> [Required action] Reply with exactly the lines from the one that contains "turquoise calculator: 2 -> 0" through the last line of the records below, and with no other lines.

> [Exercise inputs]

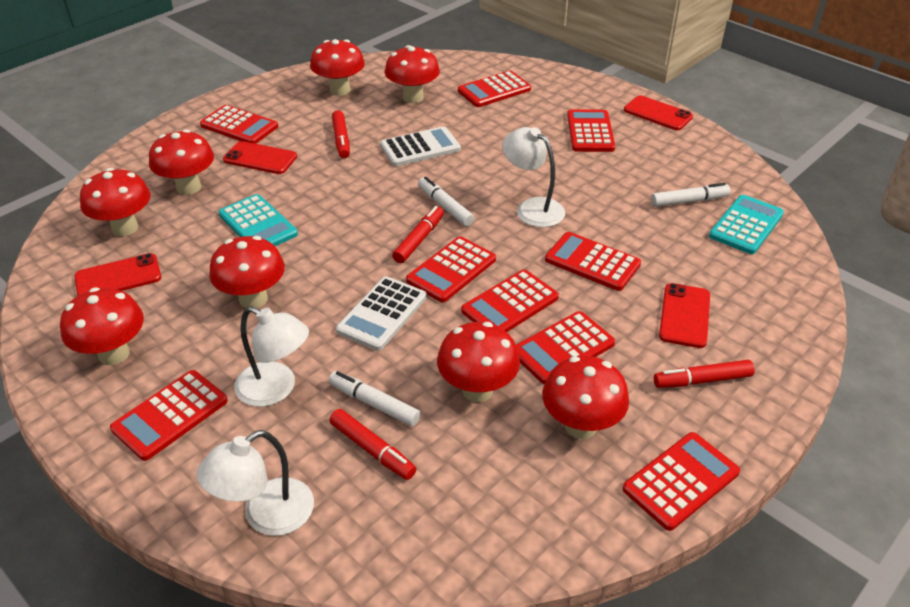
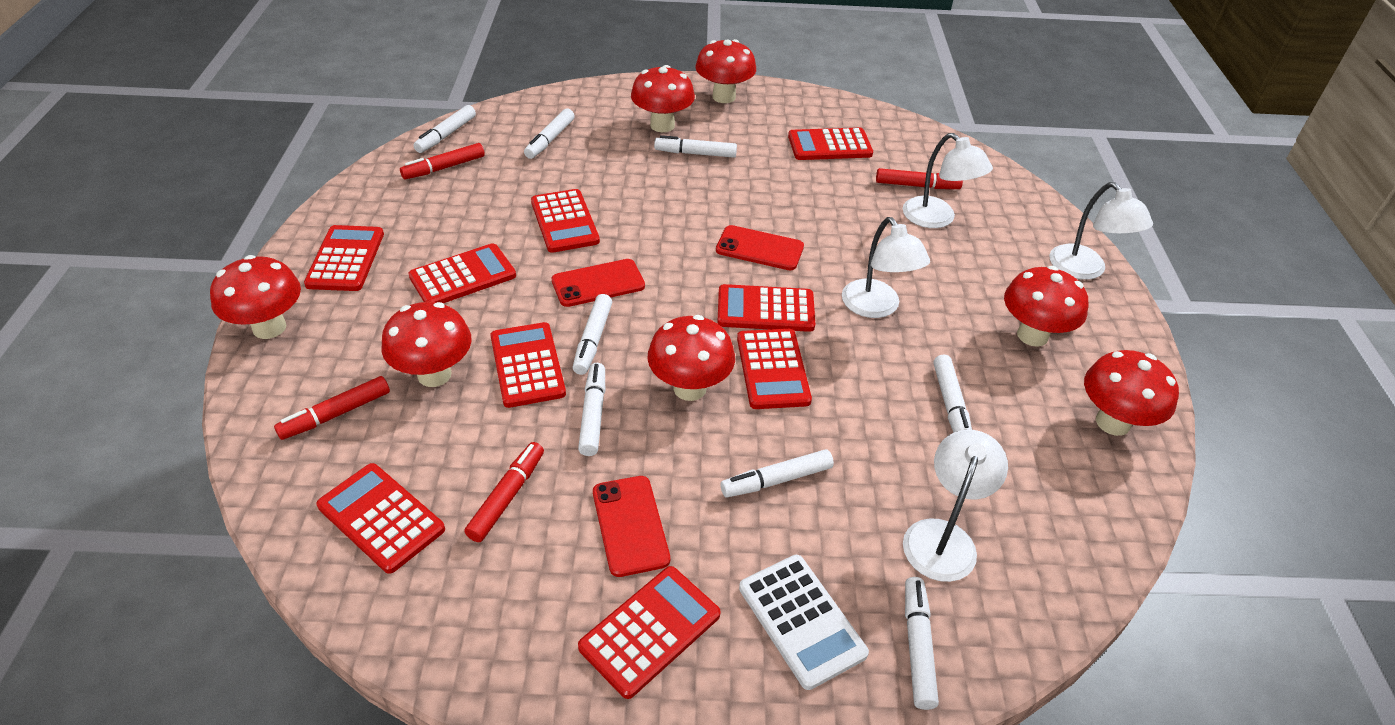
red mushroom: 8 -> 7
red phone: 4 -> 3
turquoise calculator: 2 -> 0
white calculator: 2 -> 1
white lamp: 3 -> 4
white marker: 3 -> 8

> [Exercise output]
turquoise calculator: 2 -> 0
white calculator: 2 -> 1
white lamp: 3 -> 4
white marker: 3 -> 8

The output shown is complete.